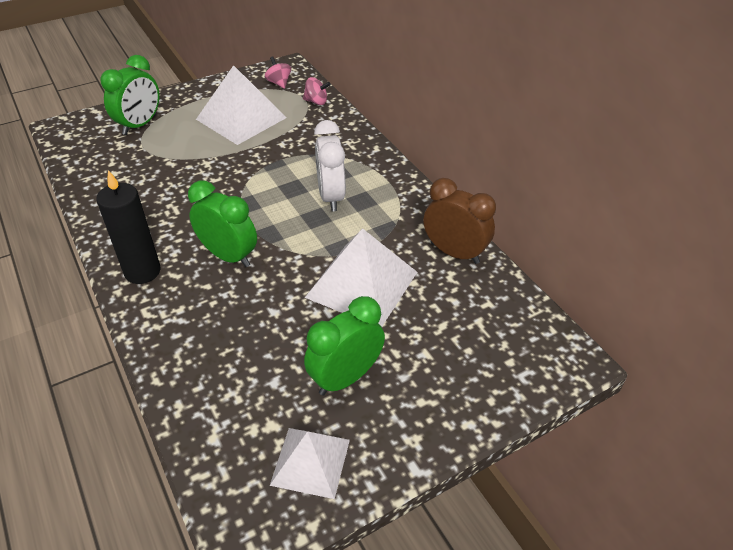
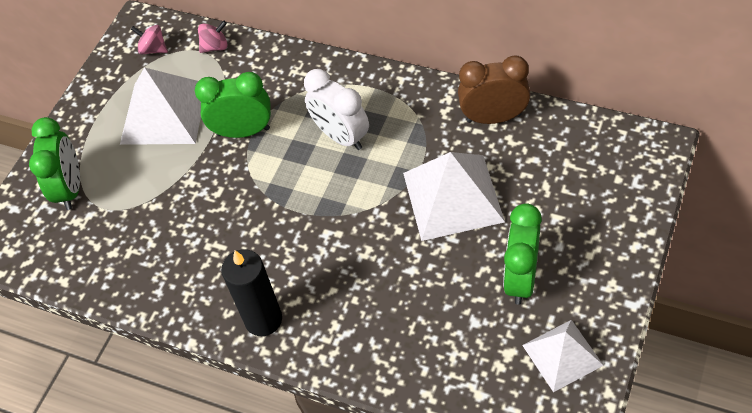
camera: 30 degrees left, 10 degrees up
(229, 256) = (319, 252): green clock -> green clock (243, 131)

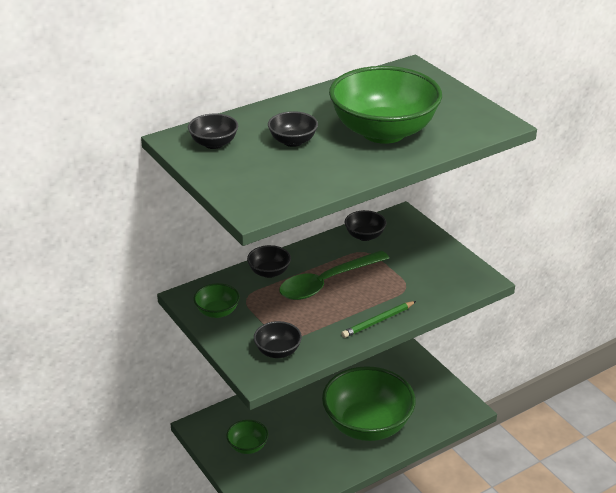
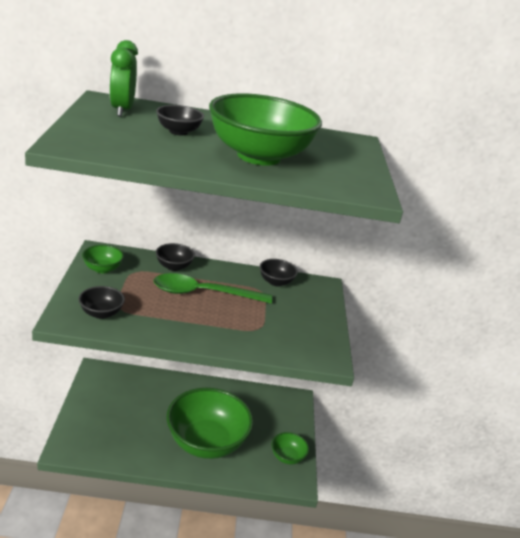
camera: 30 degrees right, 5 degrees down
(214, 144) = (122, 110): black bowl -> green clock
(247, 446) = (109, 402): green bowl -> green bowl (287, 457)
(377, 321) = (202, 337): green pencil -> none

--------------------------------

■ **Work order**
Wherever the word "camera" shows up in the material, copy the line it is on.

■ **Exercise answer**
camera: 30 degrees left, 10 degrees up
camera: 30 degrees right, 5 degrees down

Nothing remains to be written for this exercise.